Records: Begin
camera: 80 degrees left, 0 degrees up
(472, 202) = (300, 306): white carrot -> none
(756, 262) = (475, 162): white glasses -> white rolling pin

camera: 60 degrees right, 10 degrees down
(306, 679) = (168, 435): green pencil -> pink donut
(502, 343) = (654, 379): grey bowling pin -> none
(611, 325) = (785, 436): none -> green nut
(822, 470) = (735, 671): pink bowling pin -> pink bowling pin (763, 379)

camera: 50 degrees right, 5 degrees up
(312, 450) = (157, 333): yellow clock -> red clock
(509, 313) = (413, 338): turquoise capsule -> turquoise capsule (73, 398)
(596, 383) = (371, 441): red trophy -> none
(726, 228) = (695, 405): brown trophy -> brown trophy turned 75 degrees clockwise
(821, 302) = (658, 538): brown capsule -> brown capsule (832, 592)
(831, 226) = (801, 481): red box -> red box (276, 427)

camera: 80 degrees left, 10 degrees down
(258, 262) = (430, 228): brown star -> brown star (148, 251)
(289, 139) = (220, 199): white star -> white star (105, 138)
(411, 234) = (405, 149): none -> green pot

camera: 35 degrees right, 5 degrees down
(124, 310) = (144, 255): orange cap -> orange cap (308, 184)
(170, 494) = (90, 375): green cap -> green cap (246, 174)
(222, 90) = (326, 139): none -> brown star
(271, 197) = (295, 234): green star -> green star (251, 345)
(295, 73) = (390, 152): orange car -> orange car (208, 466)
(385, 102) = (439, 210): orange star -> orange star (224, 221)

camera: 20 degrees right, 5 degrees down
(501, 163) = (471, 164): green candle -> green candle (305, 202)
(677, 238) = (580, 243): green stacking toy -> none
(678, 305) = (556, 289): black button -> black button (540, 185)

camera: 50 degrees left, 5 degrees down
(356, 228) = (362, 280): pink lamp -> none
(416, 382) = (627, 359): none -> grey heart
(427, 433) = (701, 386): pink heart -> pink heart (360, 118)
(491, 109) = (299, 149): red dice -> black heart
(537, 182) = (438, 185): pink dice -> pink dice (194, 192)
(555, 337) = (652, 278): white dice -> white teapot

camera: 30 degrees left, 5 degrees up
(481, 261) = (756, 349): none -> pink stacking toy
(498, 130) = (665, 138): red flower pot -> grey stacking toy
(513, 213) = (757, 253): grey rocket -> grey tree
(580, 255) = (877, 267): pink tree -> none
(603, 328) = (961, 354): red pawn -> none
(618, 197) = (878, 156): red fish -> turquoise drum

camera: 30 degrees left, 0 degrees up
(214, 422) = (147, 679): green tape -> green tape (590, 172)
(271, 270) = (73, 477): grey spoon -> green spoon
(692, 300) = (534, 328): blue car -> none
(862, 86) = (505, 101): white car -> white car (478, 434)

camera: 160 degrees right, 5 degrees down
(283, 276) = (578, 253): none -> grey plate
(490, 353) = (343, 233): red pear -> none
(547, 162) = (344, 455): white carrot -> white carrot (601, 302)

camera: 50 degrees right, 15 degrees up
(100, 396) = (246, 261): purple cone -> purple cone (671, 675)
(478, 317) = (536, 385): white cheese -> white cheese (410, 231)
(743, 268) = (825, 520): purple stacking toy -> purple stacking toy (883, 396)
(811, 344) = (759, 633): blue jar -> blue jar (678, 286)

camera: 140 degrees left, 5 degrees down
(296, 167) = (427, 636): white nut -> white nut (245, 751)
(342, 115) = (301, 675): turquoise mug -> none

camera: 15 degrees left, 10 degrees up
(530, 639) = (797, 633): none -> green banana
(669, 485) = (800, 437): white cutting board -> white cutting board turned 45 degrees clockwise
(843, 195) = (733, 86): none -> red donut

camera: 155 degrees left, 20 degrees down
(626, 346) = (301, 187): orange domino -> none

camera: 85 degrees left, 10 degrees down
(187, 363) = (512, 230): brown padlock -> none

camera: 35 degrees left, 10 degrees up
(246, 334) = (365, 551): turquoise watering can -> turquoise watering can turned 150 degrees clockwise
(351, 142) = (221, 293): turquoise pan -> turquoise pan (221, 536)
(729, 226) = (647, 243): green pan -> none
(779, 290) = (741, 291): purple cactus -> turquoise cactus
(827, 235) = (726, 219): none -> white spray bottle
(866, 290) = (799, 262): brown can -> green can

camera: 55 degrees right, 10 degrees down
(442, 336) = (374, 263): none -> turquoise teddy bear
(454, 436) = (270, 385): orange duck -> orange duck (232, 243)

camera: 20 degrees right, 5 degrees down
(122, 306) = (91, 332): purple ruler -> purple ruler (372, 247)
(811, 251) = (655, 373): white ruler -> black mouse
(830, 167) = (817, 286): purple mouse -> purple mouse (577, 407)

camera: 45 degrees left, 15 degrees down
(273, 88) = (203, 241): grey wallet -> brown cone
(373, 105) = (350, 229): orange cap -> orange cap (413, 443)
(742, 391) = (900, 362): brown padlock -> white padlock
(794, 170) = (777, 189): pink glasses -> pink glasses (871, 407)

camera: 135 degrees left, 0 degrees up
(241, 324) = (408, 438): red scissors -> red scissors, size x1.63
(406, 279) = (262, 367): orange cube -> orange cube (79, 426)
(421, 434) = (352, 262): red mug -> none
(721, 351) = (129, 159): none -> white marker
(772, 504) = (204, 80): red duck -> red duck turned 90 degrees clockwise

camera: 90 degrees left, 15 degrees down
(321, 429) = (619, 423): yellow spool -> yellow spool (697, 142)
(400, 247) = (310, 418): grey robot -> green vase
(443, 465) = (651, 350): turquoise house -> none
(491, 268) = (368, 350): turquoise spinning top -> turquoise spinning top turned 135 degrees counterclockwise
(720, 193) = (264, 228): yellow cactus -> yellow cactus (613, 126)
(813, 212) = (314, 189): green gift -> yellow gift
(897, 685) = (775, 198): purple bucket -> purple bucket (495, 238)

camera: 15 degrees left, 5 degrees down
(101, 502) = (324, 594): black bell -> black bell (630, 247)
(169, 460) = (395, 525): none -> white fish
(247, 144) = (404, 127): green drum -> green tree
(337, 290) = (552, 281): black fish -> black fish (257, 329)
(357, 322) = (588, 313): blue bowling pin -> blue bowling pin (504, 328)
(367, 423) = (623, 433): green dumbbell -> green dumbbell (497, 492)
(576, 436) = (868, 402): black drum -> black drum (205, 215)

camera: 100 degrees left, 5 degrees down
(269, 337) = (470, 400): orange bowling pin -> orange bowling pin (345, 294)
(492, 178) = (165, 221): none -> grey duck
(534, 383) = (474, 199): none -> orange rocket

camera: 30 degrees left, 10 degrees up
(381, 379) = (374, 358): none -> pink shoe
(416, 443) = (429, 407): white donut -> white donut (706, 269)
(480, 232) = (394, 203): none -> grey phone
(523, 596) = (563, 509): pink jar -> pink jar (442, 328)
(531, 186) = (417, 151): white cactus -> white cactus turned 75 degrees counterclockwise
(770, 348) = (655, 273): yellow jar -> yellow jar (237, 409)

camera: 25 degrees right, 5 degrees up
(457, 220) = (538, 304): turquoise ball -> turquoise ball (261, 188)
Records: End
* [Assignment] Each line of the data should be reproduced exactly as it appears.

* [Expected output]
camera: 80 degrees left, 0 degrees up
(472, 202) = (300, 306): white carrot -> none
(756, 262) = (475, 162): white glasses -> white rolling pin

camera: 60 degrees right, 10 degrees down
(306, 679) = (168, 435): green pencil -> pink donut
(502, 343) = (654, 379): grey bowling pin -> none
(611, 325) = (785, 436): none -> green nut
(822, 470) = (735, 671): pink bowling pin -> pink bowling pin (763, 379)

camera: 50 degrees right, 5 degrees up
(312, 450) = (157, 333): yellow clock -> red clock
(509, 313) = (413, 338): turquoise capsule -> turquoise capsule (73, 398)
(596, 383) = (371, 441): red trophy -> none
(726, 228) = (695, 405): brown trophy -> brown trophy turned 75 degrees clockwise
(821, 302) = (658, 538): brown capsule -> brown capsule (832, 592)
(831, 226) = (801, 481): red box -> red box (276, 427)

camera: 80 degrees left, 10 degrees down
(258, 262) = (430, 228): brown star -> brown star (148, 251)
(289, 139) = (220, 199): white star -> white star (105, 138)
(411, 234) = (405, 149): none -> green pot

camera: 35 degrees right, 5 degrees down
(124, 310) = (144, 255): orange cap -> orange cap (308, 184)
(170, 494) = (90, 375): green cap -> green cap (246, 174)
(222, 90) = (326, 139): none -> brown star
(271, 197) = (295, 234): green star -> green star (251, 345)
(295, 73) = (390, 152): orange car -> orange car (208, 466)
(385, 102) = (439, 210): orange star -> orange star (224, 221)

camera: 20 degrees right, 5 degrees down
(501, 163) = (471, 164): green candle -> green candle (305, 202)
(677, 238) = (580, 243): green stacking toy -> none
(678, 305) = (556, 289): black button -> black button (540, 185)

camera: 50 degrees left, 5 degrees down
(356, 228) = (362, 280): pink lamp -> none
(416, 382) = (627, 359): none -> grey heart
(427, 433) = (701, 386): pink heart -> pink heart (360, 118)
(491, 109) = (299, 149): red dice -> black heart
(537, 182) = (438, 185): pink dice -> pink dice (194, 192)
(555, 337) = (652, 278): white dice -> white teapot

camera: 30 degrees left, 5 degrees up
(481, 261) = (756, 349): none -> pink stacking toy
(498, 130) = (665, 138): red flower pot -> grey stacking toy
(513, 213) = (757, 253): grey rocket -> grey tree
(580, 255) = (877, 267): pink tree -> none
(603, 328) = (961, 354): red pawn -> none
(618, 197) = (878, 156): red fish -> turquoise drum

camera: 30 degrees left, 0 degrees up
(214, 422) = (147, 679): green tape -> green tape (590, 172)
(271, 270) = (73, 477): grey spoon -> green spoon
(692, 300) = (534, 328): blue car -> none
(862, 86) = (505, 101): white car -> white car (478, 434)

camera: 160 degrees right, 5 degrees down
(283, 276) = (578, 253): none -> grey plate
(490, 353) = (343, 233): red pear -> none
(547, 162) = (344, 455): white carrot -> white carrot (601, 302)

camera: 50 degrees right, 15 degrees up
(100, 396) = (246, 261): purple cone -> purple cone (671, 675)
(478, 317) = (536, 385): white cheese -> white cheese (410, 231)
(743, 268) = (825, 520): purple stacking toy -> purple stacking toy (883, 396)
(811, 344) = (759, 633): blue jar -> blue jar (678, 286)

camera: 140 degrees left, 5 degrees down
(296, 167) = (427, 636): white nut -> white nut (245, 751)
(342, 115) = (301, 675): turquoise mug -> none

camera: 15 degrees left, 10 degrees up
(530, 639) = (797, 633): none -> green banana
(669, 485) = (800, 437): white cutting board -> white cutting board turned 45 degrees clockwise
(843, 195) = (733, 86): none -> red donut

camera: 155 degrees left, 20 degrees down
(626, 346) = (301, 187): orange domino -> none

camera: 85 degrees left, 10 degrees down
(187, 363) = (512, 230): brown padlock -> none

camera: 35 degrees left, 10 degrees up
(246, 334) = (365, 551): turquoise watering can -> turquoise watering can turned 150 degrees clockwise
(351, 142) = (221, 293): turquoise pan -> turquoise pan (221, 536)
(729, 226) = (647, 243): green pan -> none
(779, 290) = (741, 291): purple cactus -> turquoise cactus
(827, 235) = (726, 219): none -> white spray bottle
(866, 290) = (799, 262): brown can -> green can

camera: 55 degrees right, 10 degrees down
(442, 336) = (374, 263): none -> turquoise teddy bear
(454, 436) = (270, 385): orange duck -> orange duck (232, 243)

camera: 20 degrees right, 5 degrees down
(122, 306) = (91, 332): purple ruler -> purple ruler (372, 247)
(811, 251) = (655, 373): white ruler -> black mouse
(830, 167) = (817, 286): purple mouse -> purple mouse (577, 407)

camera: 45 degrees left, 15 degrees down
(273, 88) = (203, 241): grey wallet -> brown cone
(373, 105) = (350, 229): orange cap -> orange cap (413, 443)
(742, 391) = (900, 362): brown padlock -> white padlock
(794, 170) = (777, 189): pink glasses -> pink glasses (871, 407)

camera: 135 degrees left, 0 degrees up
(241, 324) = (408, 438): red scissors -> red scissors, size x1.63
(406, 279) = (262, 367): orange cube -> orange cube (79, 426)
(421, 434) = (352, 262): red mug -> none
(721, 351) = (129, 159): none -> white marker
(772, 504) = (204, 80): red duck -> red duck turned 90 degrees clockwise

camera: 90 degrees left, 15 degrees down
(321, 429) = (619, 423): yellow spool -> yellow spool (697, 142)
(400, 247) = (310, 418): grey robot -> green vase
(443, 465) = (651, 350): turquoise house -> none
(491, 268) = (368, 350): turquoise spinning top -> turquoise spinning top turned 135 degrees counterclockwise
(720, 193) = (264, 228): yellow cactus -> yellow cactus (613, 126)
(813, 212) = (314, 189): green gift -> yellow gift
(897, 685) = (775, 198): purple bucket -> purple bucket (495, 238)

camera: 15 degrees left, 5 degrees down
(101, 502) = (324, 594): black bell -> black bell (630, 247)
(169, 460) = (395, 525): none -> white fish
(247, 144) = (404, 127): green drum -> green tree
(337, 290) = (552, 281): black fish -> black fish (257, 329)
(357, 322) = (588, 313): blue bowling pin -> blue bowling pin (504, 328)
(367, 423) = (623, 433): green dumbbell -> green dumbbell (497, 492)
(576, 436) = (868, 402): black drum -> black drum (205, 215)

camera: 100 degrees left, 5 degrees down
(269, 337) = (470, 400): orange bowling pin -> orange bowling pin (345, 294)
(492, 178) = (165, 221): none -> grey duck
(534, 383) = (474, 199): none -> orange rocket

camera: 30 degrees left, 10 degrees up
(381, 379) = (374, 358): none -> pink shoe
(416, 443) = (429, 407): white donut -> white donut (706, 269)
(480, 232) = (394, 203): none -> grey phone
(523, 596) = (563, 509): pink jar -> pink jar (442, 328)
(531, 186) = (417, 151): white cactus -> white cactus turned 75 degrees counterclockwise
(770, 348) = (655, 273): yellow jar -> yellow jar (237, 409)

camera: 25 degrees right, 5 degrees up
(457, 220) = (538, 304): turquoise ball -> turquoise ball (261, 188)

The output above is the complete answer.